» Written task: The entries are given below. Output each one unchanged.

» Material provided:
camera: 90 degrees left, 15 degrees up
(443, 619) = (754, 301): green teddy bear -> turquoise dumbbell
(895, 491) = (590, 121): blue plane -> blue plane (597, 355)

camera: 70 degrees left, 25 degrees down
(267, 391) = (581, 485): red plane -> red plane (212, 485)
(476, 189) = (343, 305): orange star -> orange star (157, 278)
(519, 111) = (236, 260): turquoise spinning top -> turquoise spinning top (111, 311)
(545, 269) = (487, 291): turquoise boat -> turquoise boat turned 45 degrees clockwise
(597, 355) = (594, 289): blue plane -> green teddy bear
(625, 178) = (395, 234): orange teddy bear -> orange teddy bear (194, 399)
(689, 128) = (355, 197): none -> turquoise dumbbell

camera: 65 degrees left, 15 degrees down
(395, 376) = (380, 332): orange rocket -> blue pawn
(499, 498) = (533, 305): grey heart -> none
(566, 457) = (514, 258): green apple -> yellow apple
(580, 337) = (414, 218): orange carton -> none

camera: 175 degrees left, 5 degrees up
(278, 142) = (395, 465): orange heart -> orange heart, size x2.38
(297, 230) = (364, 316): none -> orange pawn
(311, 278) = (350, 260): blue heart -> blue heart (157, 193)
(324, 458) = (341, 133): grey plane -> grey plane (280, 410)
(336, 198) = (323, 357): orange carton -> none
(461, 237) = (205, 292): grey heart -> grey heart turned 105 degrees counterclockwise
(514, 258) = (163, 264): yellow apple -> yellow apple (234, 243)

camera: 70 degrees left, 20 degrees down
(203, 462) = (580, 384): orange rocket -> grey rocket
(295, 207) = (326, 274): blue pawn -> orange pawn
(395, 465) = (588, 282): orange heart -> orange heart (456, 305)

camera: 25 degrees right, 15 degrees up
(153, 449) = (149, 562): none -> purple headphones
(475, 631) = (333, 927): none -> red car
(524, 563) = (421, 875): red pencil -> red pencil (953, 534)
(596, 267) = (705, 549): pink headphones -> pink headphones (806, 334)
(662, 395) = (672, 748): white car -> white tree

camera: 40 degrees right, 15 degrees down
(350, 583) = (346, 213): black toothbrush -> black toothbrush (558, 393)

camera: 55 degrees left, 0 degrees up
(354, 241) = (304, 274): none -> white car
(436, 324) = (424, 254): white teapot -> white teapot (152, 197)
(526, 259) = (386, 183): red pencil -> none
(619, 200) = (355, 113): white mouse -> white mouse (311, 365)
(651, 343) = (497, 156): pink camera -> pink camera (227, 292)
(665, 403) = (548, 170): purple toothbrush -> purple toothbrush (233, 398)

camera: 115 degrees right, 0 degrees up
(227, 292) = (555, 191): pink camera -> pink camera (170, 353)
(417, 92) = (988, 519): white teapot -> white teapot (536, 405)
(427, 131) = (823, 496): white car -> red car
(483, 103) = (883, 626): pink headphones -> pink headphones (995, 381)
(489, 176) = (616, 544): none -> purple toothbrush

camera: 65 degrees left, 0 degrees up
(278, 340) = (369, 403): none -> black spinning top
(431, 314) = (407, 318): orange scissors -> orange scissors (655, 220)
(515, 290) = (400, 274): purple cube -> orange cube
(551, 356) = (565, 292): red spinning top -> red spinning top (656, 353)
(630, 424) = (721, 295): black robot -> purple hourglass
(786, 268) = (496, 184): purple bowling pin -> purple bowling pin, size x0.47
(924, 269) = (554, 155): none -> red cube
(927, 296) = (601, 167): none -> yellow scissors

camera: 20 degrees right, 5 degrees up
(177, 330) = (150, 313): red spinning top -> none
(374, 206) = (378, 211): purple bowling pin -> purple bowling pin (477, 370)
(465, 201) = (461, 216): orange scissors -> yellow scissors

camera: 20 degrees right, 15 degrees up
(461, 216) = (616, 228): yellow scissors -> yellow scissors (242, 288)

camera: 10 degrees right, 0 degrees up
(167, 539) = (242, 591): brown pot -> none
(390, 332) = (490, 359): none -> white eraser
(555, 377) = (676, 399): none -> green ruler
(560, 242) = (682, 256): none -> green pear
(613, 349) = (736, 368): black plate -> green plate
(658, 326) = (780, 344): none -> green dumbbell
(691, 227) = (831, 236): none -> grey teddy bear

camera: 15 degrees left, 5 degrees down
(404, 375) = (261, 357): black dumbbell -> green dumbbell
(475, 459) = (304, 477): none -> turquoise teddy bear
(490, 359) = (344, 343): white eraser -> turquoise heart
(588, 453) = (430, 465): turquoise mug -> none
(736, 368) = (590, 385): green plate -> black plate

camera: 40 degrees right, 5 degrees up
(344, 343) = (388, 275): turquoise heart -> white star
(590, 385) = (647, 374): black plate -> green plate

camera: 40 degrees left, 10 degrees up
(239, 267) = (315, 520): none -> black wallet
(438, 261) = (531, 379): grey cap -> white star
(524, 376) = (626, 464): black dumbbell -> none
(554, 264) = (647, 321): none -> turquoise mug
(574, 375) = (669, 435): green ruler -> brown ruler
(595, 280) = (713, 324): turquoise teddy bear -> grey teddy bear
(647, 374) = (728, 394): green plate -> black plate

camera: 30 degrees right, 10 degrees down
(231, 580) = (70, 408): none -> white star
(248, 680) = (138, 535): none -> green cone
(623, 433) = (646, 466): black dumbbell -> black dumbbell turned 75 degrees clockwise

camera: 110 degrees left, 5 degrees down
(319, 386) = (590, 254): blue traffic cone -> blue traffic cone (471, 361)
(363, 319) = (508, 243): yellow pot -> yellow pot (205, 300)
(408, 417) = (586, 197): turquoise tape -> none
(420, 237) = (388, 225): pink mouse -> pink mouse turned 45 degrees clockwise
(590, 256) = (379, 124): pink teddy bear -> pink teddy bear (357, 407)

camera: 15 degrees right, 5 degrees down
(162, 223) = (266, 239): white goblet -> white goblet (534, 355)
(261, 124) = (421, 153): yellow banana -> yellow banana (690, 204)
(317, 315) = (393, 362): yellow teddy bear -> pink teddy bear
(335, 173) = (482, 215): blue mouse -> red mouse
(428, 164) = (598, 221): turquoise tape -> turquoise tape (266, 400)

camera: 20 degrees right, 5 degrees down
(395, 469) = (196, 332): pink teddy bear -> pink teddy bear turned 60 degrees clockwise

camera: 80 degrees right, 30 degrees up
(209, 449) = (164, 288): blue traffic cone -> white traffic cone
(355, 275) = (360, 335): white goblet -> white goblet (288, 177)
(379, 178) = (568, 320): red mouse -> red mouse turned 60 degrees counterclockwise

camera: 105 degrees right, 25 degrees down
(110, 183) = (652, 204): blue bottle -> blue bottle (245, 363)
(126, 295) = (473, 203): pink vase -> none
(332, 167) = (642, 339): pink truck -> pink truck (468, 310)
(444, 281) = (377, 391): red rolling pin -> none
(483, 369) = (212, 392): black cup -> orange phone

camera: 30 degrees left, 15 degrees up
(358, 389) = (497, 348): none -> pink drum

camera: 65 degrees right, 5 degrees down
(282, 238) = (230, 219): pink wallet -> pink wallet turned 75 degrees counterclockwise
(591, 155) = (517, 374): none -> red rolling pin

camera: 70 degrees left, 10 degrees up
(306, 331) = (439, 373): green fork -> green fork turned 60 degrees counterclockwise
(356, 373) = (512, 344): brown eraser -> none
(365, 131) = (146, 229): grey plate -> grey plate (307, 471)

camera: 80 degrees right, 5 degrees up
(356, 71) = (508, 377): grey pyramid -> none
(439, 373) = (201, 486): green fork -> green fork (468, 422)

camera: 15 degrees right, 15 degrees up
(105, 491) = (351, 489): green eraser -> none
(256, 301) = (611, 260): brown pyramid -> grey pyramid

» Answer to this problem:
camera: 90 degrees left, 15 degrees up
(443, 619) = (754, 301): green teddy bear -> turquoise dumbbell
(895, 491) = (590, 121): blue plane -> blue plane (597, 355)

camera: 70 degrees left, 25 degrees down
(267, 391) = (581, 485): red plane -> red plane (212, 485)
(476, 189) = (343, 305): orange star -> orange star (157, 278)
(519, 111) = (236, 260): turquoise spinning top -> turquoise spinning top (111, 311)
(545, 269) = (487, 291): turquoise boat -> turquoise boat turned 45 degrees clockwise
(597, 355) = (594, 289): blue plane -> green teddy bear
(625, 178) = (395, 234): orange teddy bear -> orange teddy bear (194, 399)
(689, 128) = (355, 197): none -> turquoise dumbbell

camera: 65 degrees left, 15 degrees down
(395, 376) = (380, 332): orange rocket -> blue pawn
(499, 498) = (533, 305): grey heart -> none
(566, 457) = (514, 258): green apple -> yellow apple
(580, 337) = (414, 218): orange carton -> none

camera: 175 degrees left, 5 degrees up
(278, 142) = (395, 465): orange heart -> orange heart, size x2.38
(297, 230) = (364, 316): none -> orange pawn
(311, 278) = (350, 260): blue heart -> blue heart (157, 193)
(324, 458) = (341, 133): grey plane -> grey plane (280, 410)
(336, 198) = (323, 357): orange carton -> none
(461, 237) = (205, 292): grey heart -> grey heart turned 105 degrees counterclockwise
(514, 258) = (163, 264): yellow apple -> yellow apple (234, 243)

camera: 70 degrees left, 20 degrees down
(203, 462) = (580, 384): orange rocket -> grey rocket
(295, 207) = (326, 274): blue pawn -> orange pawn
(395, 465) = (588, 282): orange heart -> orange heart (456, 305)

camera: 25 degrees right, 15 degrees up
(153, 449) = (149, 562): none -> purple headphones
(475, 631) = (333, 927): none -> red car
(524, 563) = (421, 875): red pencil -> red pencil (953, 534)
(596, 267) = (705, 549): pink headphones -> pink headphones (806, 334)
(662, 395) = (672, 748): white car -> white tree

camera: 40 degrees right, 15 degrees down
(350, 583) = (346, 213): black toothbrush -> black toothbrush (558, 393)

camera: 55 degrees left, 0 degrees up
(354, 241) = (304, 274): none -> white car
(436, 324) = (424, 254): white teapot -> white teapot (152, 197)
(526, 259) = (386, 183): red pencil -> none
(619, 200) = (355, 113): white mouse -> white mouse (311, 365)
(651, 343) = (497, 156): pink camera -> pink camera (227, 292)
(665, 403) = (548, 170): purple toothbrush -> purple toothbrush (233, 398)

camera: 115 degrees right, 0 degrees up
(227, 292) = (555, 191): pink camera -> pink camera (170, 353)
(417, 92) = (988, 519): white teapot -> white teapot (536, 405)
(427, 131) = (823, 496): white car -> red car
(483, 103) = (883, 626): pink headphones -> pink headphones (995, 381)
(489, 176) = (616, 544): none -> purple toothbrush

camera: 65 degrees left, 0 degrees up
(278, 340) = (369, 403): none -> black spinning top
(431, 314) = (407, 318): orange scissors -> orange scissors (655, 220)
(515, 290) = (400, 274): purple cube -> orange cube
(551, 356) = (565, 292): red spinning top -> red spinning top (656, 353)
(630, 424) = (721, 295): black robot -> purple hourglass
(786, 268) = (496, 184): purple bowling pin -> purple bowling pin, size x0.47
(924, 269) = (554, 155): none -> red cube
(927, 296) = (601, 167): none -> yellow scissors

camera: 20 degrees right, 5 degrees up
(177, 330) = (150, 313): red spinning top -> none
(374, 206) = (378, 211): purple bowling pin -> purple bowling pin (477, 370)
(465, 201) = (461, 216): orange scissors -> yellow scissors

camera: 20 degrees right, 15 degrees up
(461, 216) = (616, 228): yellow scissors -> yellow scissors (242, 288)

camera: 10 degrees right, 0 degrees up
(167, 539) = (242, 591): brown pot -> none
(390, 332) = (490, 359): none -> white eraser
(555, 377) = (676, 399): none -> green ruler
(560, 242) = (682, 256): none -> green pear
(613, 349) = (736, 368): black plate -> green plate
(658, 326) = (780, 344): none -> green dumbbell
(691, 227) = (831, 236): none -> grey teddy bear

camera: 15 degrees left, 5 degrees down
(404, 375) = (261, 357): black dumbbell -> green dumbbell
(475, 459) = (304, 477): none -> turquoise teddy bear
(490, 359) = (344, 343): white eraser -> turquoise heart
(588, 453) = (430, 465): turquoise mug -> none
(736, 368) = (590, 385): green plate -> black plate

camera: 40 degrees right, 5 degrees up
(344, 343) = (388, 275): turquoise heart -> white star
(590, 385) = (647, 374): black plate -> green plate

camera: 40 degrees left, 10 degrees up
(239, 267) = (315, 520): none -> black wallet
(438, 261) = (531, 379): grey cap -> white star
(524, 376) = (626, 464): black dumbbell -> none
(554, 264) = (647, 321): none -> turquoise mug
(574, 375) = (669, 435): green ruler -> brown ruler
(595, 280) = (713, 324): turquoise teddy bear -> grey teddy bear
(647, 374) = (728, 394): green plate -> black plate

camera: 30 degrees right, 10 degrees down
(231, 580) = (70, 408): none -> white star
(248, 680) = (138, 535): none -> green cone
(623, 433) = (646, 466): black dumbbell -> black dumbbell turned 75 degrees clockwise

camera: 110 degrees left, 5 degrees down
(319, 386) = (590, 254): blue traffic cone -> blue traffic cone (471, 361)
(363, 319) = (508, 243): yellow pot -> yellow pot (205, 300)
(408, 417) = (586, 197): turquoise tape -> none
(420, 237) = (388, 225): pink mouse -> pink mouse turned 45 degrees clockwise
(590, 256) = (379, 124): pink teddy bear -> pink teddy bear (357, 407)

camera: 15 degrees right, 5 degrees down
(162, 223) = (266, 239): white goblet -> white goblet (534, 355)
(261, 124) = (421, 153): yellow banana -> yellow banana (690, 204)
(317, 315) = (393, 362): yellow teddy bear -> pink teddy bear
(335, 173) = (482, 215): blue mouse -> red mouse
(428, 164) = (598, 221): turquoise tape -> turquoise tape (266, 400)

camera: 20 degrees right, 5 degrees down
(395, 469) = (196, 332): pink teddy bear -> pink teddy bear turned 60 degrees clockwise

camera: 80 degrees right, 30 degrees up
(209, 449) = (164, 288): blue traffic cone -> white traffic cone
(355, 275) = (360, 335): white goblet -> white goblet (288, 177)
(379, 178) = (568, 320): red mouse -> red mouse turned 60 degrees counterclockwise

camera: 105 degrees right, 25 degrees down
(110, 183) = (652, 204): blue bottle -> blue bottle (245, 363)
(126, 295) = (473, 203): pink vase -> none
(332, 167) = (642, 339): pink truck -> pink truck (468, 310)
(444, 281) = (377, 391): red rolling pin -> none
(483, 369) = (212, 392): black cup -> orange phone

camera: 30 degrees left, 15 degrees up
(358, 389) = (497, 348): none -> pink drum

camera: 65 degrees right, 5 degrees down
(282, 238) = (230, 219): pink wallet -> pink wallet turned 75 degrees counterclockwise
(591, 155) = (517, 374): none -> red rolling pin

camera: 70 degrees left, 10 degrees up
(306, 331) = (439, 373): green fork -> green fork turned 60 degrees counterclockwise
(356, 373) = (512, 344): brown eraser -> none
(365, 131) = (146, 229): grey plate -> grey plate (307, 471)

camera: 80 degrees right, 5 degrees up
(356, 71) = (508, 377): grey pyramid -> none
(439, 373) = (201, 486): green fork -> green fork (468, 422)

camera: 15 degrees right, 15 degrees up
(105, 491) = (351, 489): green eraser -> none
(256, 301) = (611, 260): brown pyramid -> grey pyramid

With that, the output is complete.